§ **TASK REQUIREMENTS**:
This task calls for every entry below to be repeated exactly, without the pictures.

═════ INFORMATION SUPPLIED ═════

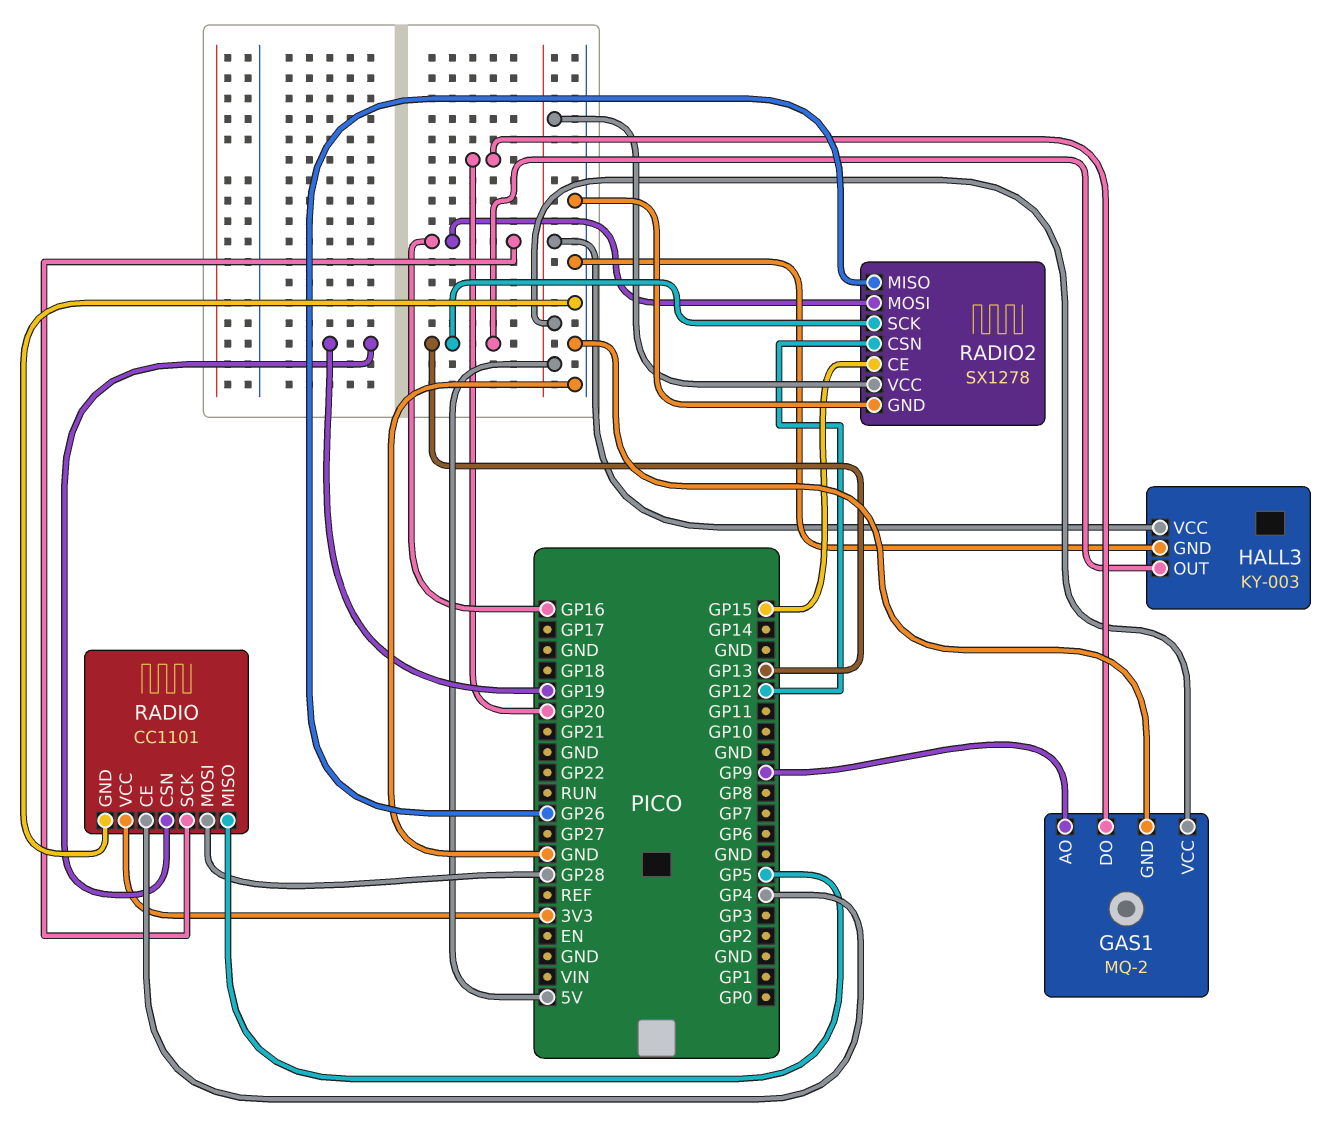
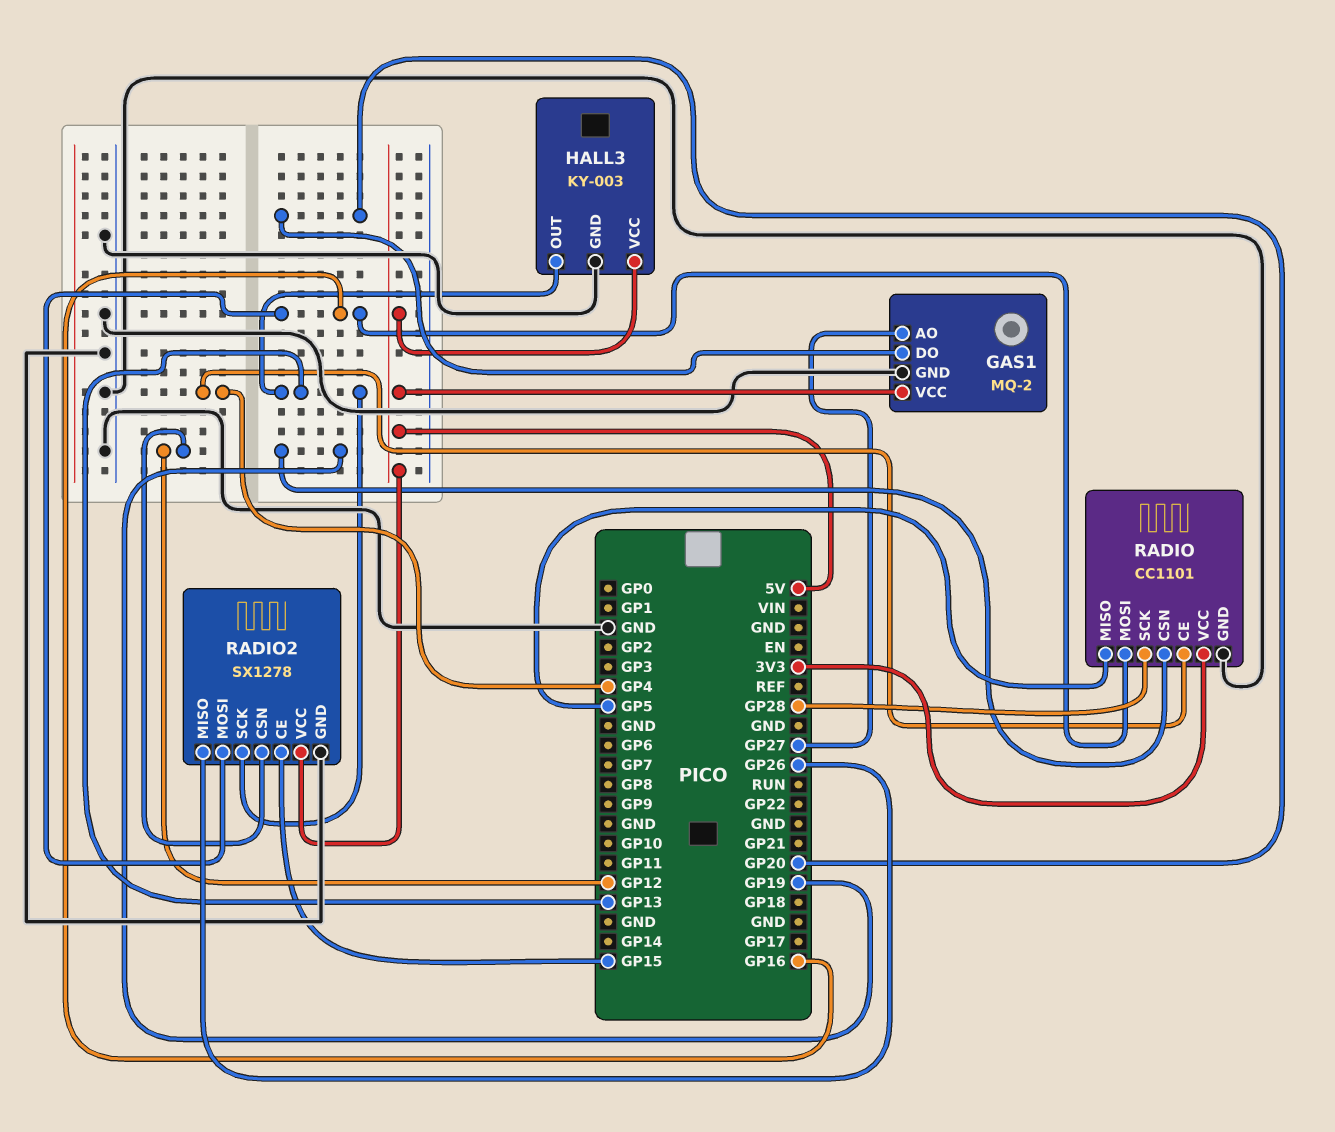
GAS1 pin AO: GP9 -> GP27
RADIO pin MOSI: GP28 -> GP16
RADIO pin SCK: GP16 -> GP28

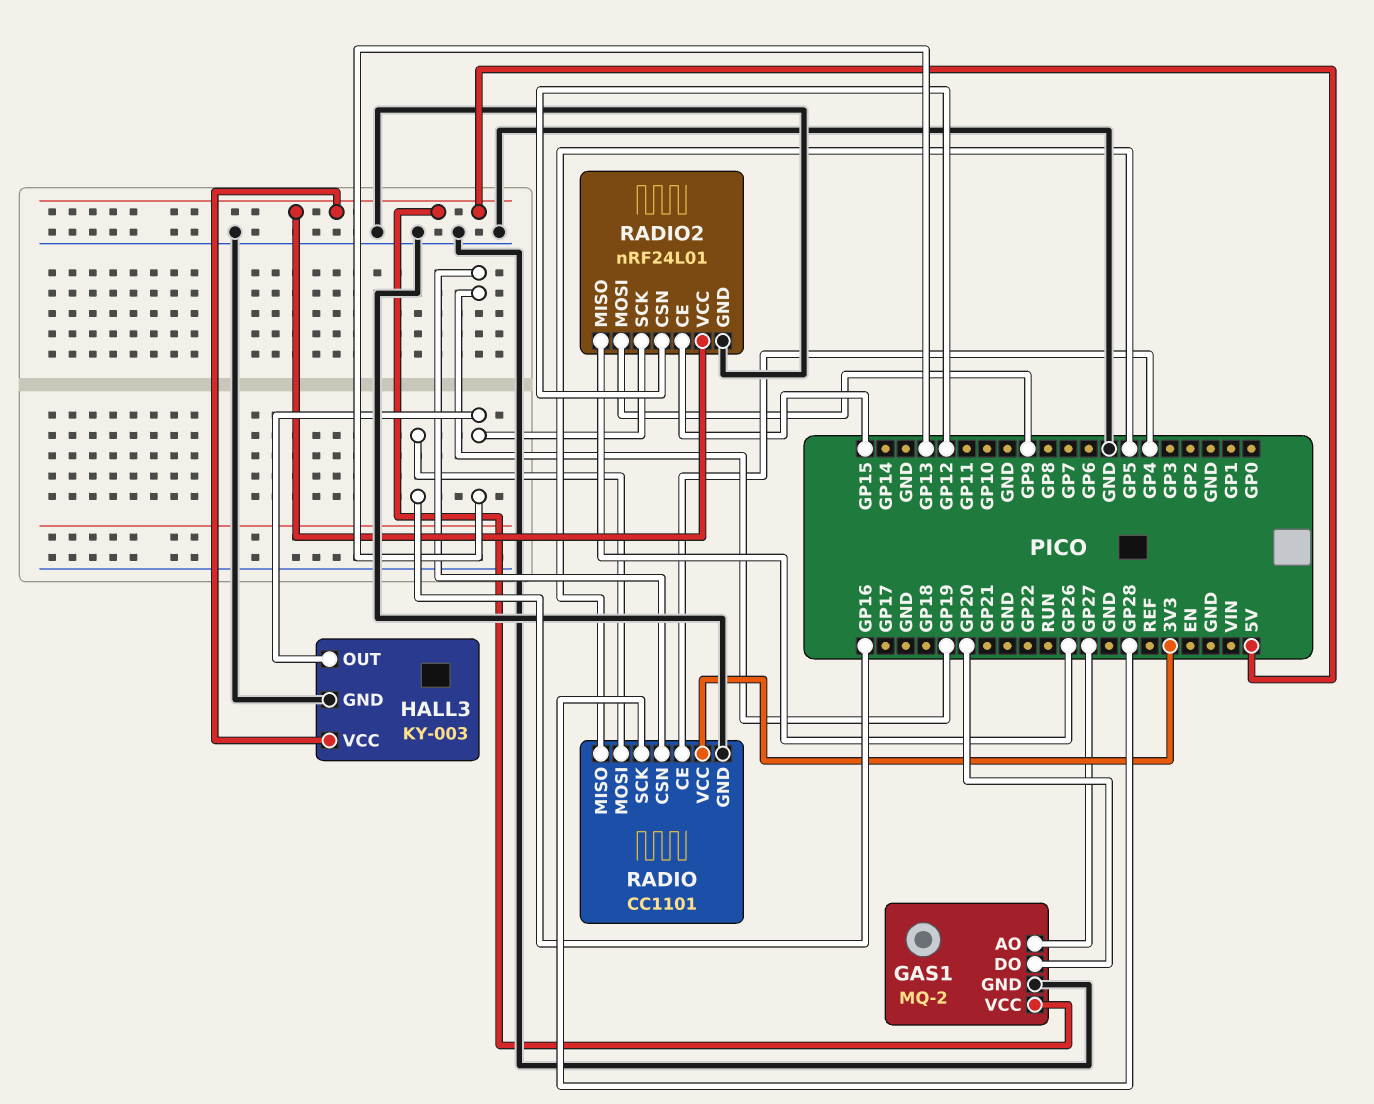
RADIO2: SX1278 -> nRF24L01
RADIO2 pin MOSI: GP16 -> GP9

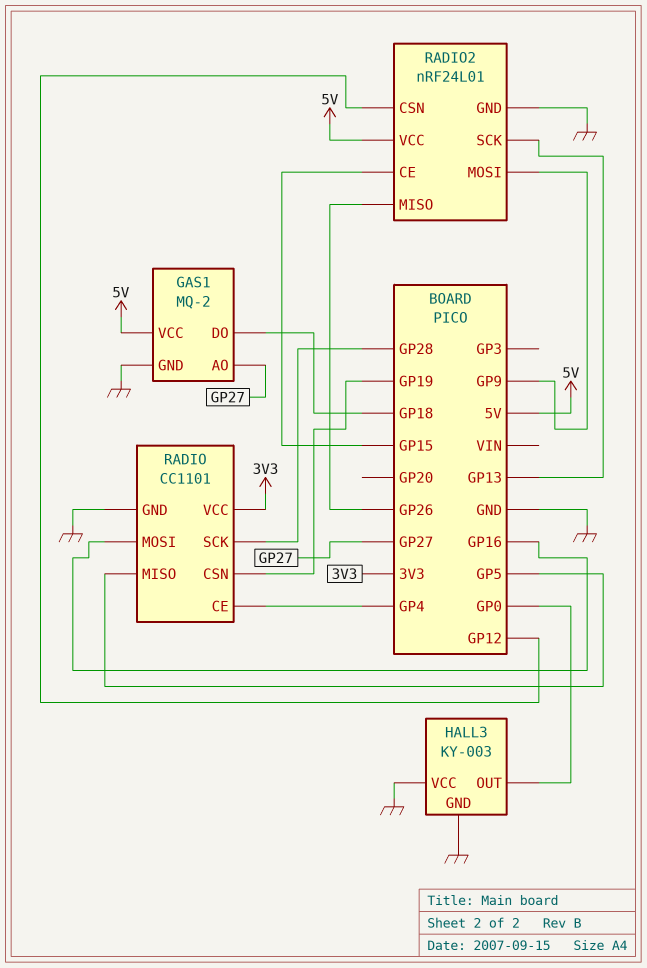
GAS1 pin DO: GP20 -> GP18
HALL3 pin OUT: GP13 -> GP0
HALL3 pin VCC: 5V -> GND

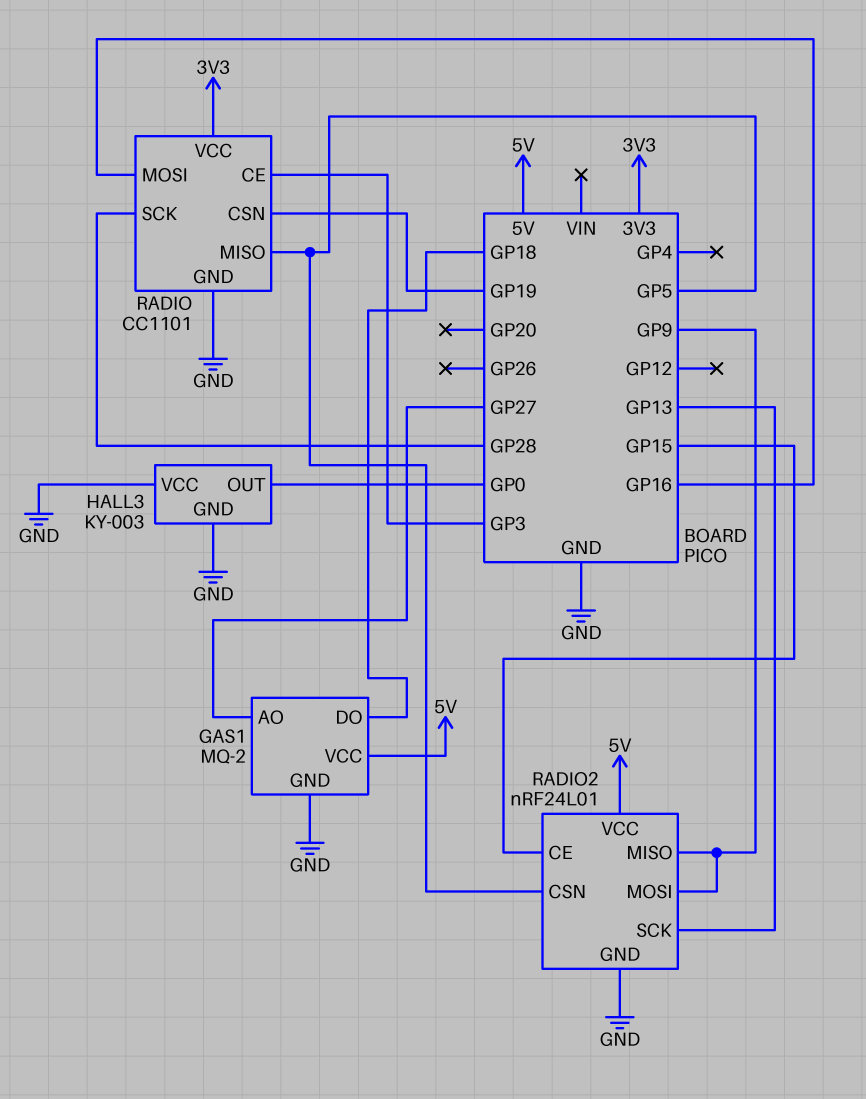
RADIO pin CE: GP4 -> GP3
RADIO2 pin CSN: GP12 -> GP5
RADIO2 pin MISO: GP26 -> GP9

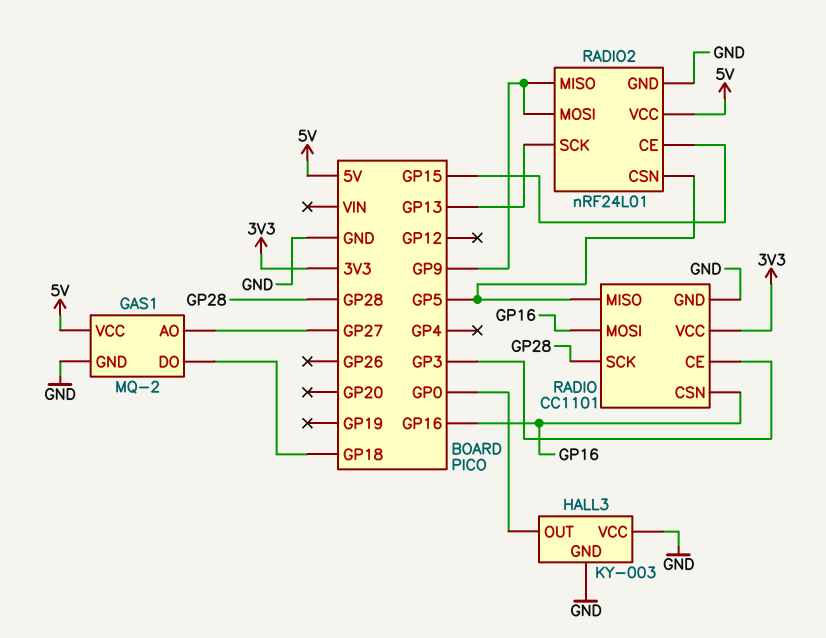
RADIO pin CSN: GP19 -> GP16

═════

§ **ANSWER AREA**:
GAS1 pin AO: GP9 -> GP27
RADIO pin MOSI: GP28 -> GP16
RADIO pin SCK: GP16 -> GP28

RADIO2: SX1278 -> nRF24L01
RADIO2 pin MOSI: GP16 -> GP9

GAS1 pin DO: GP20 -> GP18
HALL3 pin OUT: GP13 -> GP0
HALL3 pin VCC: 5V -> GND

RADIO pin CE: GP4 -> GP3
RADIO2 pin CSN: GP12 -> GP5
RADIO2 pin MISO: GP26 -> GP9

RADIO pin CSN: GP19 -> GP16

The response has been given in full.